> _What needs to be done_
Take the lines below from the one with "pink diamond: rotated" through the one with "green trapezoid at" and print only them, exactly. Don't print the pictures.
===
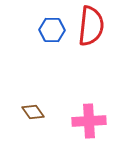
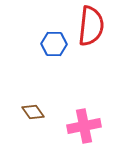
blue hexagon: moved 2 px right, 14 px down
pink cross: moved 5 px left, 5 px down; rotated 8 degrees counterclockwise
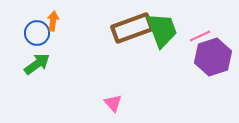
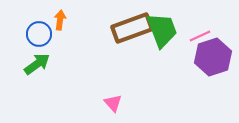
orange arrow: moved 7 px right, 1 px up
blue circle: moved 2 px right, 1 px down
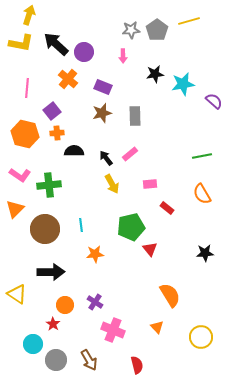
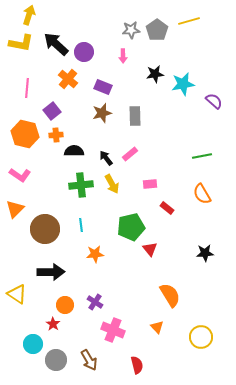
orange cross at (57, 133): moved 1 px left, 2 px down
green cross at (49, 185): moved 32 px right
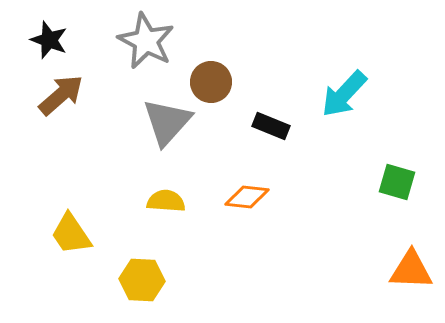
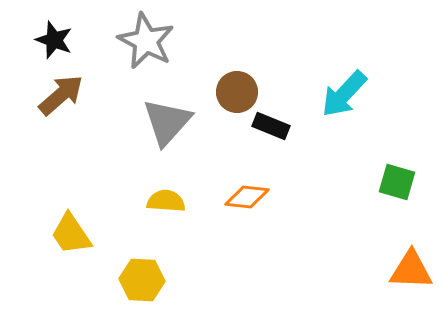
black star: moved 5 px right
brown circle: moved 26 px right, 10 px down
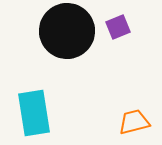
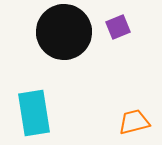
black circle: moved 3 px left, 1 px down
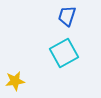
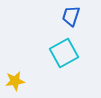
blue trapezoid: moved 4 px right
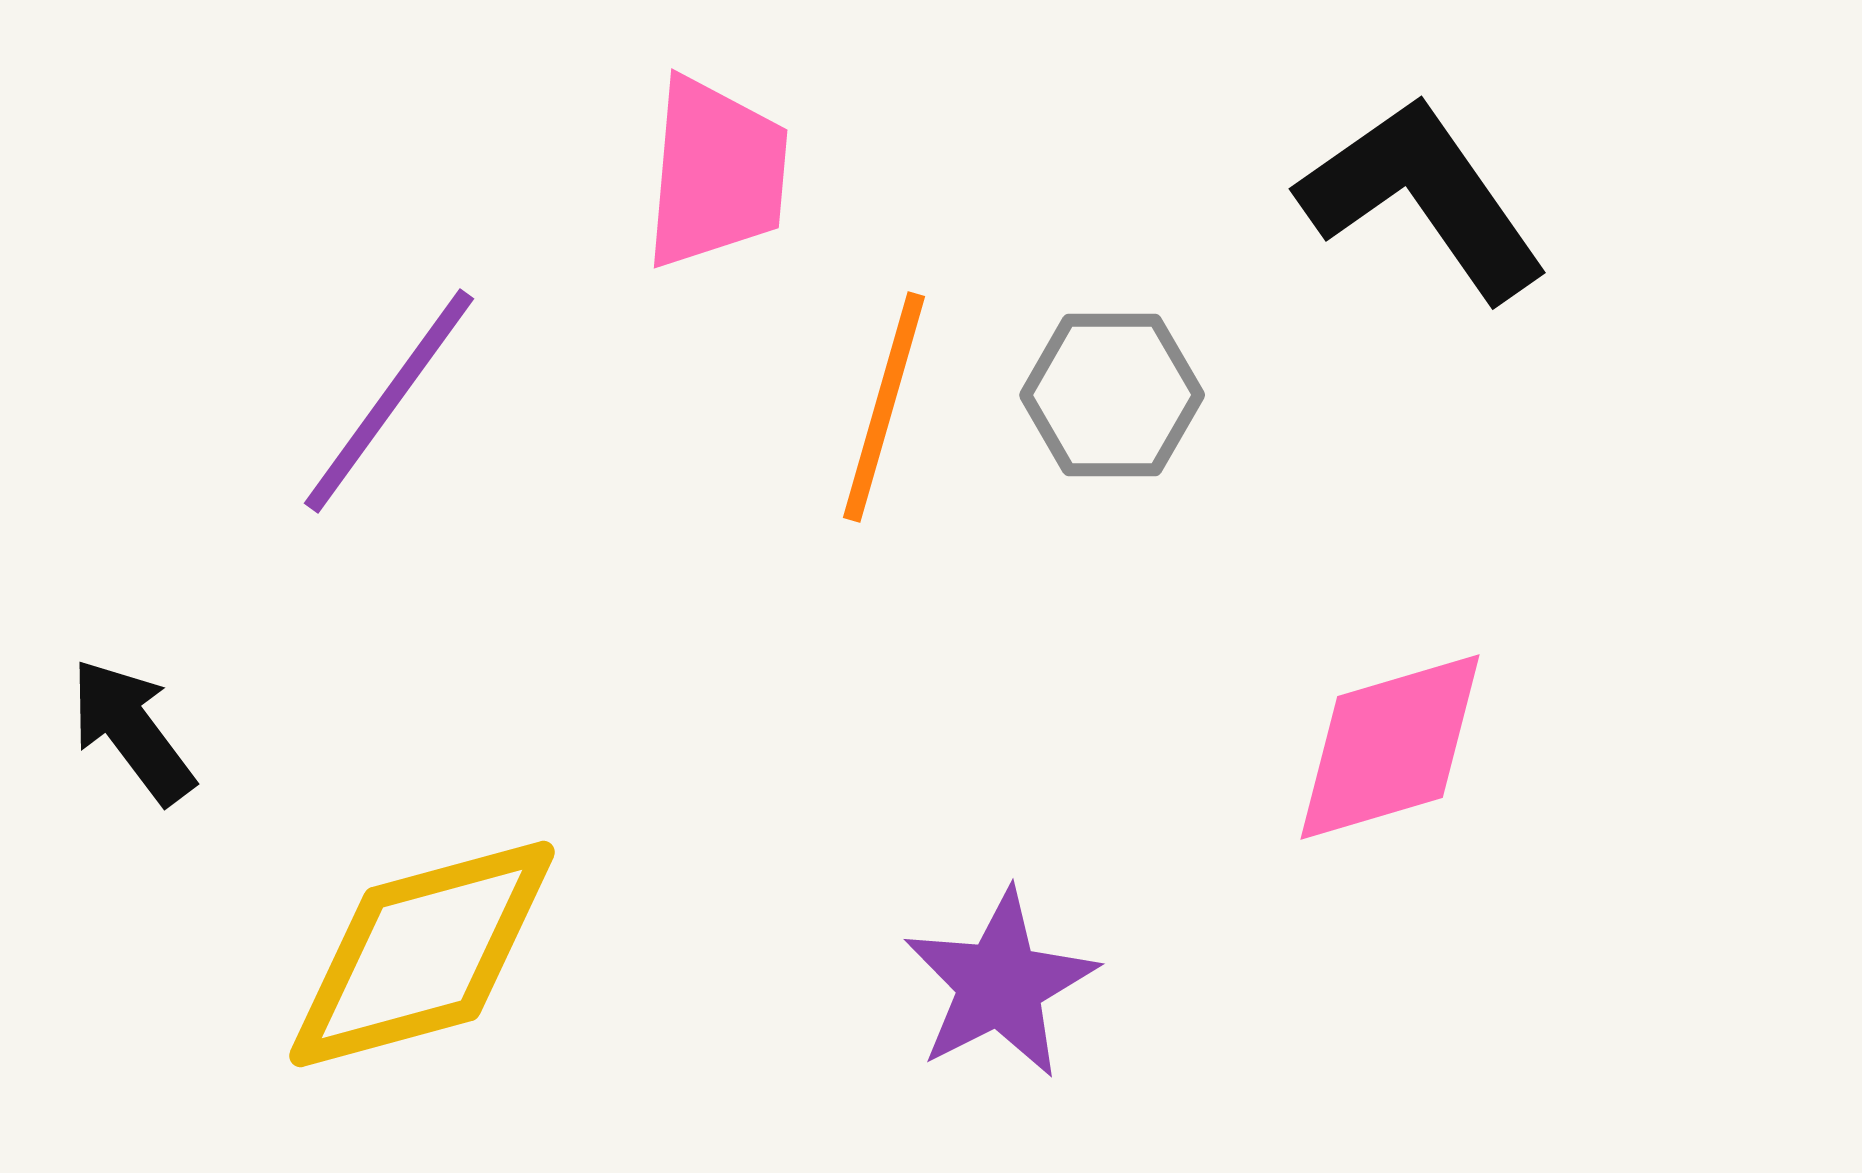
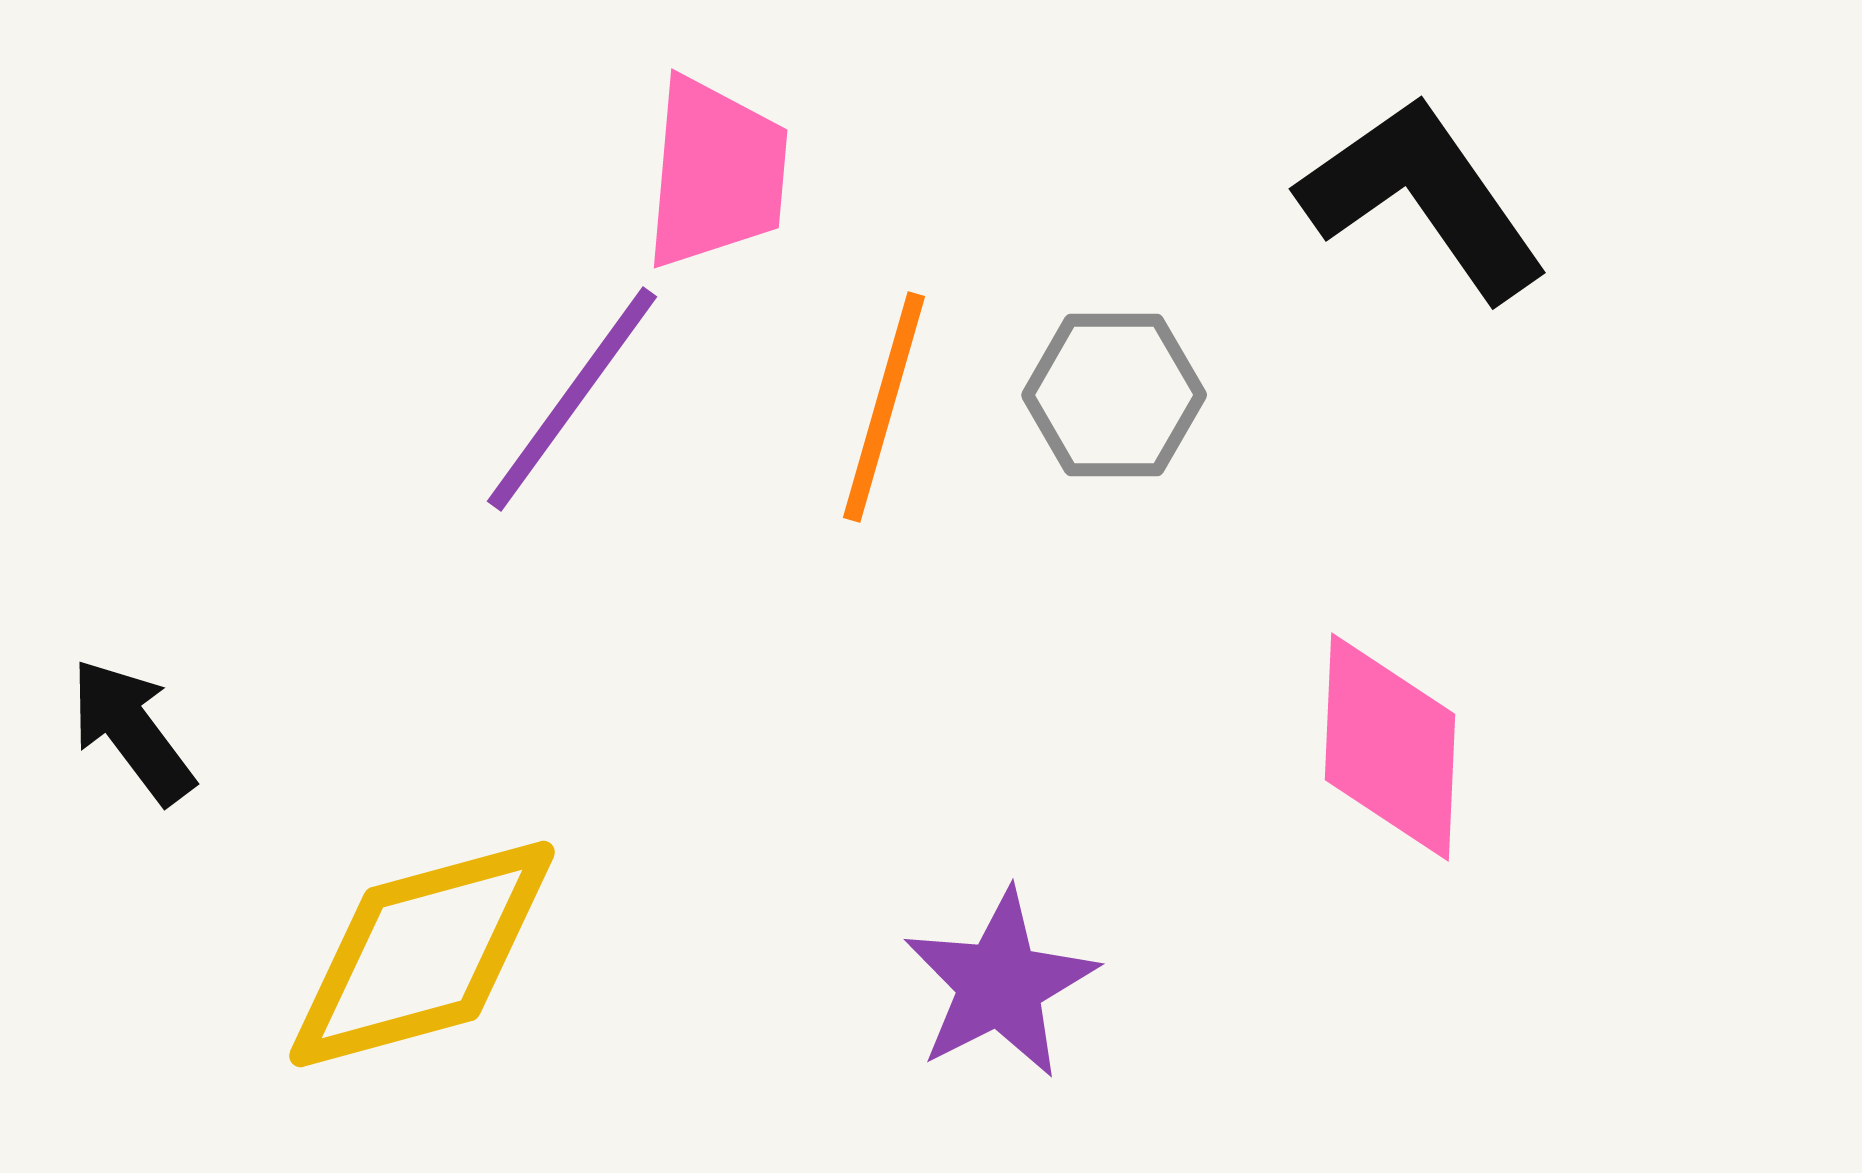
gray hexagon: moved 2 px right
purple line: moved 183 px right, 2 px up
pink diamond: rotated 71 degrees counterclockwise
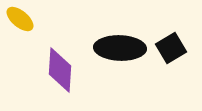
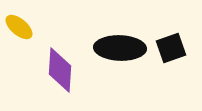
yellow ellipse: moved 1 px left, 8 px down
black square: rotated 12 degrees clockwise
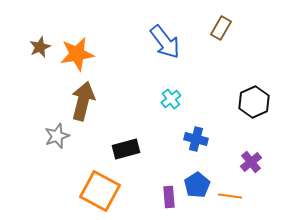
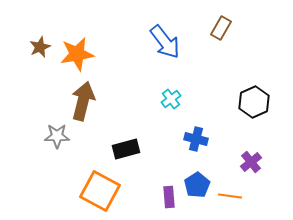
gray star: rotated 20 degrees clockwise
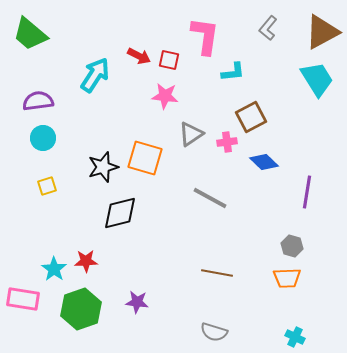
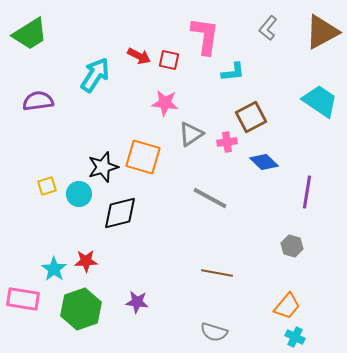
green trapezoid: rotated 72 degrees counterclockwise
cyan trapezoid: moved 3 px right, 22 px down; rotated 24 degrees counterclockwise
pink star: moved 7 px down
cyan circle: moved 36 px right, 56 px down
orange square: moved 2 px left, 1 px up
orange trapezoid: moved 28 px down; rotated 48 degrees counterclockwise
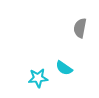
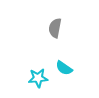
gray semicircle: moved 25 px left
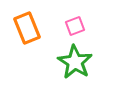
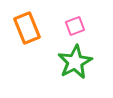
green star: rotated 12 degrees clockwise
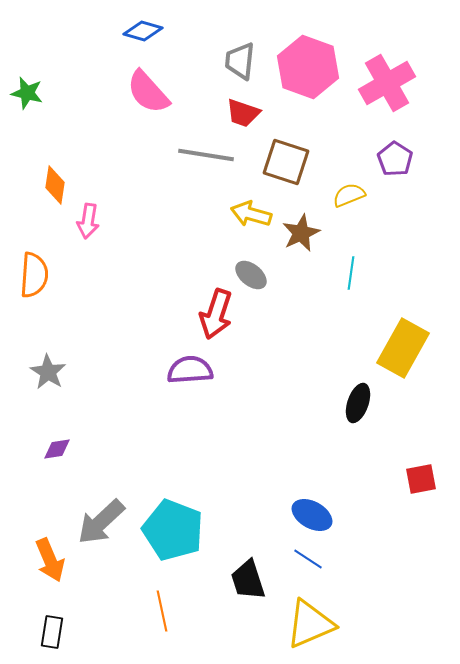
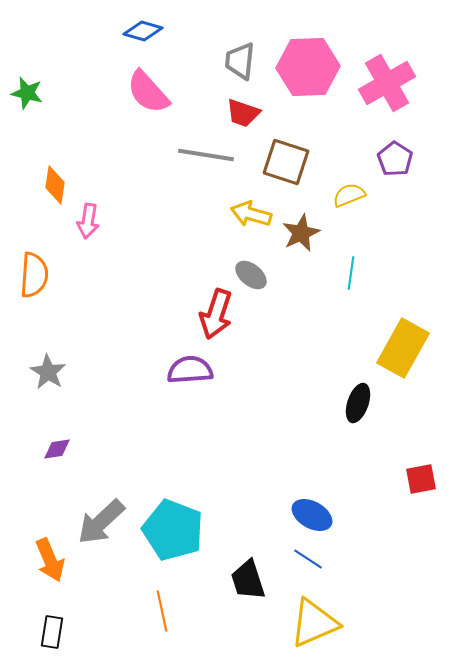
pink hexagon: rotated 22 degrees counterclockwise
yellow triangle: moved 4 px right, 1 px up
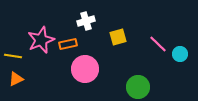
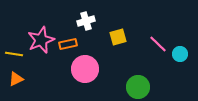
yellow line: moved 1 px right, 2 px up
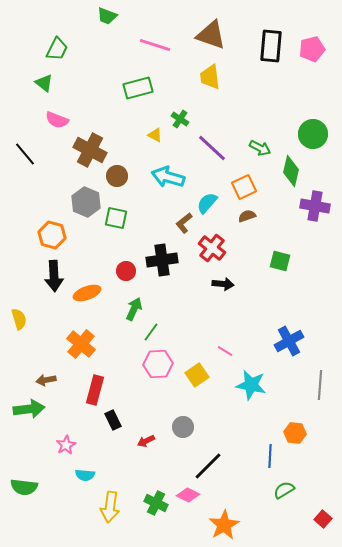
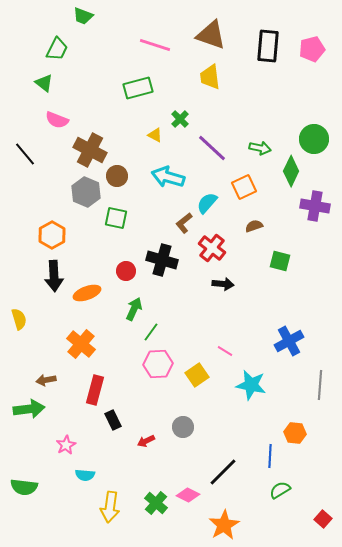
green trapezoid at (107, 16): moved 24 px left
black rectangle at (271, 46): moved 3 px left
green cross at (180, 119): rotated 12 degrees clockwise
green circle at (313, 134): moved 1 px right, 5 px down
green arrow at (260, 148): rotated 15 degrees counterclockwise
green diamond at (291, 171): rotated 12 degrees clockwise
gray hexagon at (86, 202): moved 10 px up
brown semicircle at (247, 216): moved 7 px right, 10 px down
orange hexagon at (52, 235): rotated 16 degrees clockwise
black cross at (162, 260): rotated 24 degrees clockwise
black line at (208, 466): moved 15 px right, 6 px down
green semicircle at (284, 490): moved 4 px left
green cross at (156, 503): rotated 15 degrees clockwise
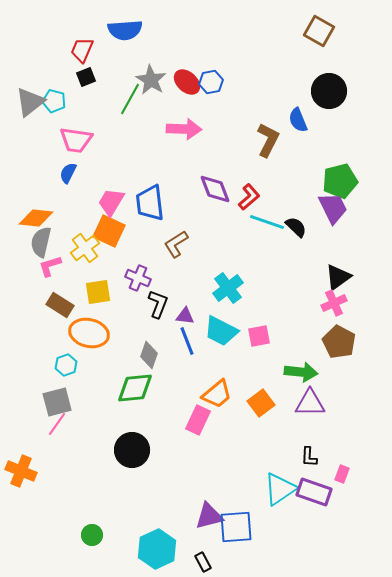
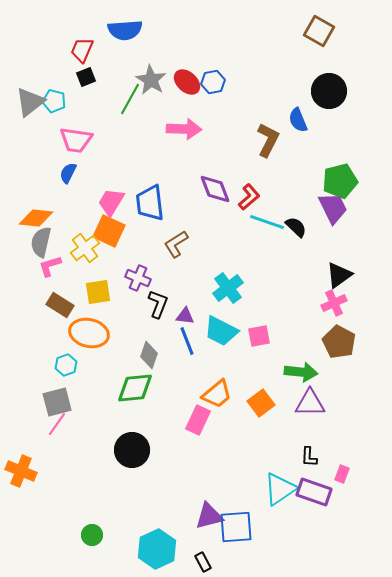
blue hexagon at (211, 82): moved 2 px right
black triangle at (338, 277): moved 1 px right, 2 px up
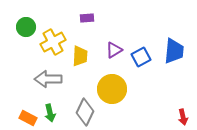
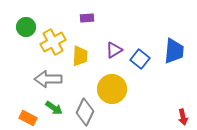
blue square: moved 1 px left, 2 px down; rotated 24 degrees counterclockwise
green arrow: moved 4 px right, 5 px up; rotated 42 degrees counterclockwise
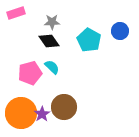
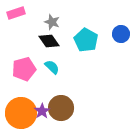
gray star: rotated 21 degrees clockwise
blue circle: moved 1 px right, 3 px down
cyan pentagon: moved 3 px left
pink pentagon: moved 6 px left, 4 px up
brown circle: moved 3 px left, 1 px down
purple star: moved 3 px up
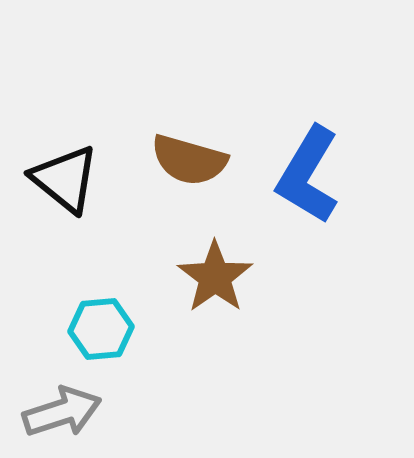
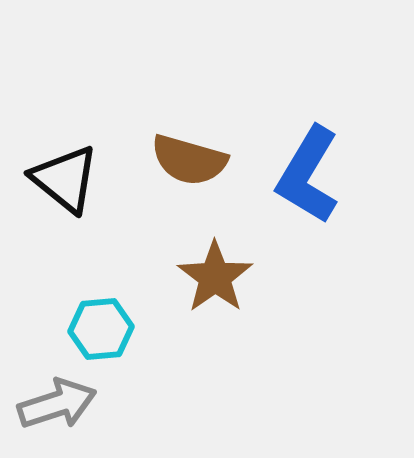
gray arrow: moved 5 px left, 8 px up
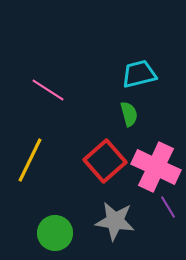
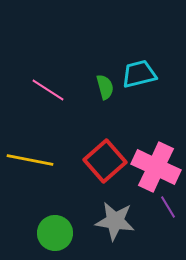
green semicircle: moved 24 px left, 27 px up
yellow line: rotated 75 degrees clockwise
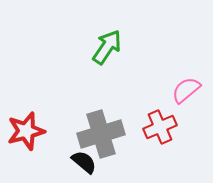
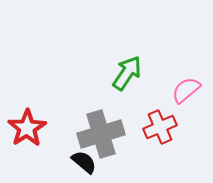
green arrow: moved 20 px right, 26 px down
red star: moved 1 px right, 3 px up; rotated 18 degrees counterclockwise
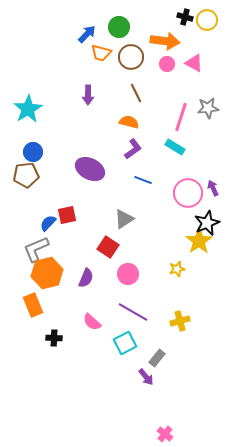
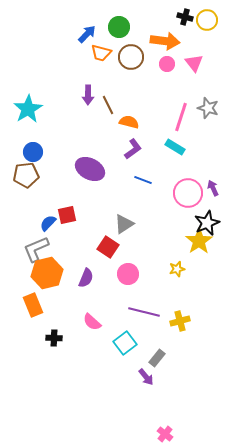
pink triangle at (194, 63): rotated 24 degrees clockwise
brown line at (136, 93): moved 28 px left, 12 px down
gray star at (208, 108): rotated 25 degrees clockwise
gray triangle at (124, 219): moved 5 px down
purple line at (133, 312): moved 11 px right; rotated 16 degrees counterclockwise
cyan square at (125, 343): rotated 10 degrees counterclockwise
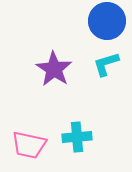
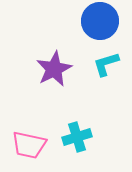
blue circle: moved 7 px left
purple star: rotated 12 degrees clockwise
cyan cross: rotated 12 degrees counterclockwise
===
> _Worked solution_
pink diamond: rotated 71 degrees counterclockwise
yellow ellipse: moved 1 px left, 8 px down
black square: rotated 12 degrees clockwise
gray star: rotated 20 degrees clockwise
green trapezoid: rotated 72 degrees counterclockwise
cyan trapezoid: moved 3 px right, 22 px down; rotated 24 degrees counterclockwise
pink star: moved 7 px down
cyan circle: moved 36 px right, 56 px down
orange square: moved 2 px left, 1 px up
orange trapezoid: moved 28 px down; rotated 48 degrees counterclockwise
gray semicircle: moved 25 px left
green star: rotated 12 degrees clockwise
pink hexagon: rotated 22 degrees counterclockwise
yellow triangle: moved 4 px right, 1 px up
yellow line: moved 1 px right, 2 px up
green trapezoid at (107, 16): moved 24 px left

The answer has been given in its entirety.